## RECORDS SHOWN

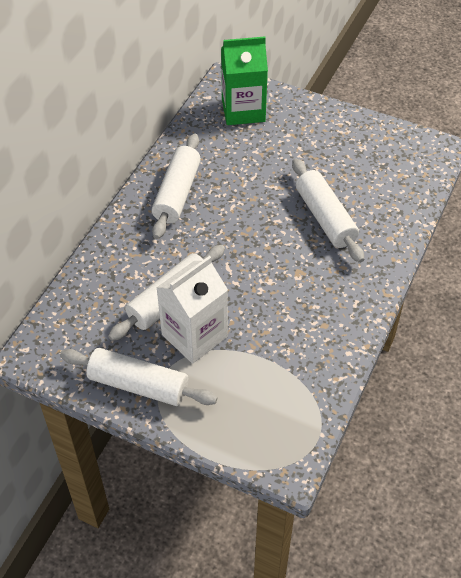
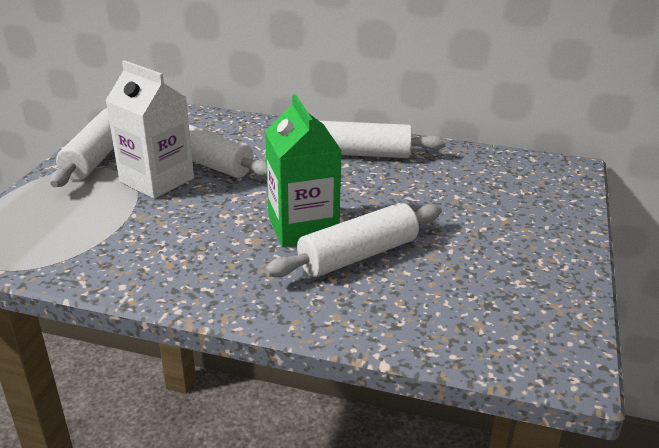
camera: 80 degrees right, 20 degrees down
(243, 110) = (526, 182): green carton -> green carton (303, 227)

* * *

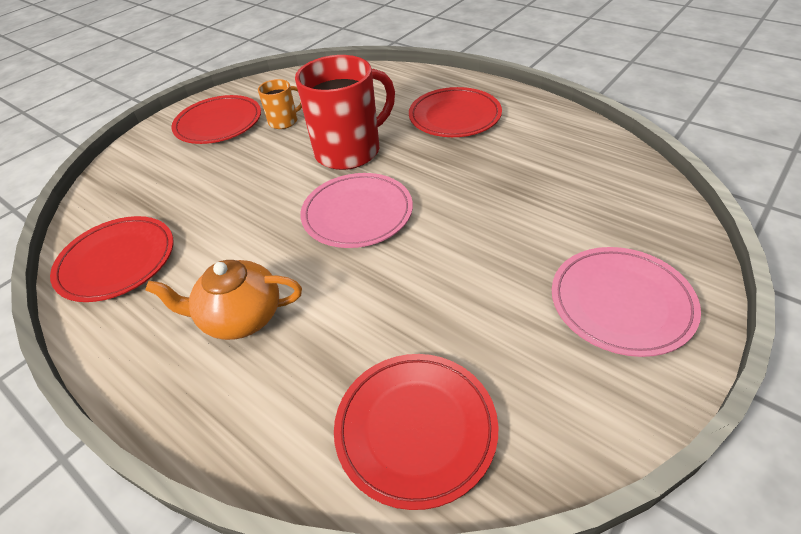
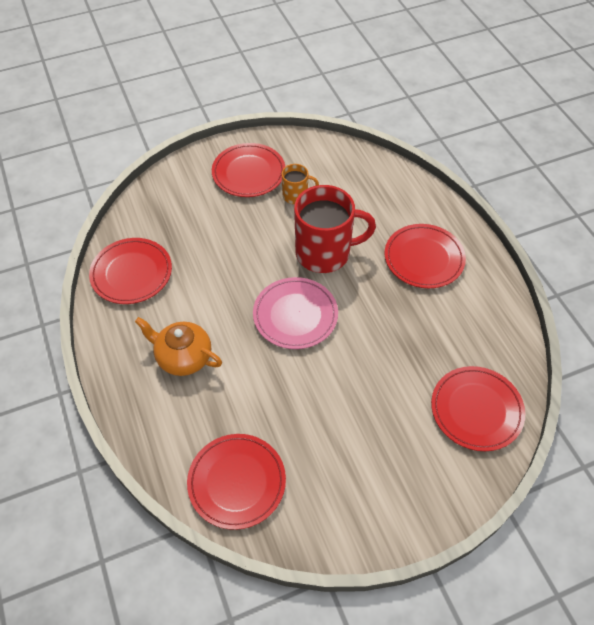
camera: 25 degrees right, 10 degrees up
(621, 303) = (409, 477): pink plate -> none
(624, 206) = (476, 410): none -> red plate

## TO DO
Please give back, exactly as it stands above, the stretch from the line with "camera: 25 degrees right, 10 degrees up" through the line with "(624, 206) = (476, 410): none -> red plate", and no line outside it.

## RESPONSE TO THIS TASK
camera: 25 degrees right, 10 degrees up
(621, 303) = (409, 477): pink plate -> none
(624, 206) = (476, 410): none -> red plate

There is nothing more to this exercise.